#### Given task:
Repeat exactly each line of the data provided below.

#### Provided data:
########

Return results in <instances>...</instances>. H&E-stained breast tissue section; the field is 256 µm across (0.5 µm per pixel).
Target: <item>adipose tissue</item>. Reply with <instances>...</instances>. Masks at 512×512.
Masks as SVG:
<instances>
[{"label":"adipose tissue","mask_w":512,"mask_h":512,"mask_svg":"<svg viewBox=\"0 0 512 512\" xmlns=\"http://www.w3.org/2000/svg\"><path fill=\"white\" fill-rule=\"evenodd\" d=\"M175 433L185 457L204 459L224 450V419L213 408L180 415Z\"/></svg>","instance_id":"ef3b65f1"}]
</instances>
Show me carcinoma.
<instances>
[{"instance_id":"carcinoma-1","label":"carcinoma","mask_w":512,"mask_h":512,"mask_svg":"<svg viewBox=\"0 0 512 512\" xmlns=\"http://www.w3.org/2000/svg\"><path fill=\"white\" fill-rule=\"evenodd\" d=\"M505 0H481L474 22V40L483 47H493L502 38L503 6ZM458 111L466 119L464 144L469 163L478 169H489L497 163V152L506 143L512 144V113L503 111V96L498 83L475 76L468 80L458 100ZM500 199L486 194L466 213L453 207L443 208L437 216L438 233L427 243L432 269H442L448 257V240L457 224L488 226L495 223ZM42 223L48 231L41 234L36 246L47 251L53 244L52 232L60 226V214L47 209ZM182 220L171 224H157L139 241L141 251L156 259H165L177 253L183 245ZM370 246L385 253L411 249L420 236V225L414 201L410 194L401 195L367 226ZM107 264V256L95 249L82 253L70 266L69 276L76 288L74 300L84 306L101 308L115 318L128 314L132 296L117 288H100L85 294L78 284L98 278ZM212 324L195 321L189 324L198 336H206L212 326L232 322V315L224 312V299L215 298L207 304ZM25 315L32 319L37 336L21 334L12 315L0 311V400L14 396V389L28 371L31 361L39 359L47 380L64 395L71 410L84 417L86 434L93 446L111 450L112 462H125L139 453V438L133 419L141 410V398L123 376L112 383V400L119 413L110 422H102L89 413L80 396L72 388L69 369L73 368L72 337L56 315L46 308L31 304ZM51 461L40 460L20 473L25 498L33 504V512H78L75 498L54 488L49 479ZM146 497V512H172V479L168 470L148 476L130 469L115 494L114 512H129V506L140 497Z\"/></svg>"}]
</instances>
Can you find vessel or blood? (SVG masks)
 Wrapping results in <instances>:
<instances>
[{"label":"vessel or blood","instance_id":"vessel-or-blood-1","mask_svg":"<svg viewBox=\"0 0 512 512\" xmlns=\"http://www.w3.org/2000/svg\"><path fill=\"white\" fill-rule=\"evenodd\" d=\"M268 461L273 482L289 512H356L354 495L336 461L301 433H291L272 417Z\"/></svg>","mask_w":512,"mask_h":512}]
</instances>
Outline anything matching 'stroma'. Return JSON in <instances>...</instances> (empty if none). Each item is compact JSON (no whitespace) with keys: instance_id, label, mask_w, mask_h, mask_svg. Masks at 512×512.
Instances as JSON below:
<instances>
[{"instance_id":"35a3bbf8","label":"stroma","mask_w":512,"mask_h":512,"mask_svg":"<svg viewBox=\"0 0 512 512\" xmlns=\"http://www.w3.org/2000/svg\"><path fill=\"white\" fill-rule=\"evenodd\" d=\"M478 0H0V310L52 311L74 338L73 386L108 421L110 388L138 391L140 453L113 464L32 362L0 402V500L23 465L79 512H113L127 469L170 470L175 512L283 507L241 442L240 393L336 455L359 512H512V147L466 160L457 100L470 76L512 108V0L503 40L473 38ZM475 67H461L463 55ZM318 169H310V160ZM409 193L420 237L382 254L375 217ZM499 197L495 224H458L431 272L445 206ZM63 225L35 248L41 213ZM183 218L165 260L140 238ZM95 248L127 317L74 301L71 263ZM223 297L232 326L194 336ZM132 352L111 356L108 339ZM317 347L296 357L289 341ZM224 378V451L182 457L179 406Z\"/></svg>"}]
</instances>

########

#### Reply to the task:
Return results in <instances>...</instances>. H&E-stained breast tissue section; the field is 256 µm across (0.5 µm per pixel).
Target: <item>adipose tissue</item>. Reply with <instances>...</instances>. Masks at 512×512.
Masks as SVG:
<instances>
[{"label":"adipose tissue","mask_w":512,"mask_h":512,"mask_svg":"<svg viewBox=\"0 0 512 512\" xmlns=\"http://www.w3.org/2000/svg\"><path fill=\"white\" fill-rule=\"evenodd\" d=\"M175 433L185 457L204 459L224 450V419L213 408L180 415Z\"/></svg>","instance_id":"ef3b65f1"}]
</instances>
Show me carcinoma.
<instances>
[{"instance_id":"carcinoma-1","label":"carcinoma","mask_w":512,"mask_h":512,"mask_svg":"<svg viewBox=\"0 0 512 512\" xmlns=\"http://www.w3.org/2000/svg\"><path fill=\"white\" fill-rule=\"evenodd\" d=\"M505 0H481L474 22V40L483 47H493L502 38L503 6ZM458 111L466 119L464 144L469 163L478 169H489L497 163V152L506 143L512 144V113L503 111V96L498 83L475 76L468 80L458 100ZM500 199L486 194L466 213L453 207L443 208L437 216L438 233L427 243L432 269H442L448 257V240L457 224L488 226L495 223ZM42 223L48 231L41 234L36 246L47 251L53 244L52 232L60 226V214L47 209ZM182 220L171 224H157L139 241L141 251L156 259H165L177 253L183 245ZM370 246L385 253L411 249L420 236V225L414 201L410 194L401 195L367 226ZM107 264V256L95 249L82 253L70 266L69 276L76 288L74 300L84 306L101 308L115 318L128 314L132 296L117 288H100L85 294L78 284L98 278ZM212 324L195 321L189 324L198 336H206L212 326L232 322V315L224 312V299L215 298L207 304ZM25 315L32 319L37 336L21 334L12 315L0 311V400L14 396V389L28 371L31 361L39 359L47 380L64 395L71 410L84 417L86 434L93 446L111 450L112 462H125L139 453V438L133 419L141 410V398L123 376L112 383V400L119 413L110 422H102L89 413L80 396L72 388L69 369L73 368L72 337L56 315L46 308L31 304ZM51 461L40 460L20 473L25 498L33 504V512H78L75 498L54 488L49 479ZM146 497V512H172V479L168 470L148 476L130 469L115 494L114 512H129V506L140 497Z\"/></svg>"}]
</instances>
Can you find vessel or blood? (SVG masks)
 Wrapping results in <instances>:
<instances>
[{"label":"vessel or blood","instance_id":"vessel-or-blood-1","mask_svg":"<svg viewBox=\"0 0 512 512\" xmlns=\"http://www.w3.org/2000/svg\"><path fill=\"white\" fill-rule=\"evenodd\" d=\"M268 461L273 482L289 512H356L354 495L336 461L301 433H291L272 417Z\"/></svg>","mask_w":512,"mask_h":512}]
</instances>
Outline anything matching 'stroma'. Return JSON in <instances>...</instances> (empty if none). Each item is compact JSON (no whitespace) with keys: instance_id, label, mask_w, mask_h, mask_svg. Masks at 512×512.
Instances as JSON below:
<instances>
[{"instance_id":"35a3bbf8","label":"stroma","mask_w":512,"mask_h":512,"mask_svg":"<svg viewBox=\"0 0 512 512\" xmlns=\"http://www.w3.org/2000/svg\"><path fill=\"white\" fill-rule=\"evenodd\" d=\"M478 0H0V310L52 311L74 338L73 386L108 421L110 388L138 391L140 453L113 464L32 362L0 402V500L23 465L79 512H113L127 469L170 470L175 512L283 507L241 442L240 393L336 455L359 512H512V147L466 160L457 100L470 76L512 108V0L503 40L473 38ZM475 67H461L463 55ZM318 169H310V160ZM409 193L420 237L382 254L375 217ZM499 197L495 224H458L431 272L445 206ZM63 225L35 248L41 213ZM183 218L165 260L140 238ZM95 248L127 317L74 301L71 263ZM223 297L232 326L194 336ZM132 352L111 356L108 339ZM317 347L296 357L289 341ZM224 378V451L182 457L179 406Z\"/></svg>"}]
</instances>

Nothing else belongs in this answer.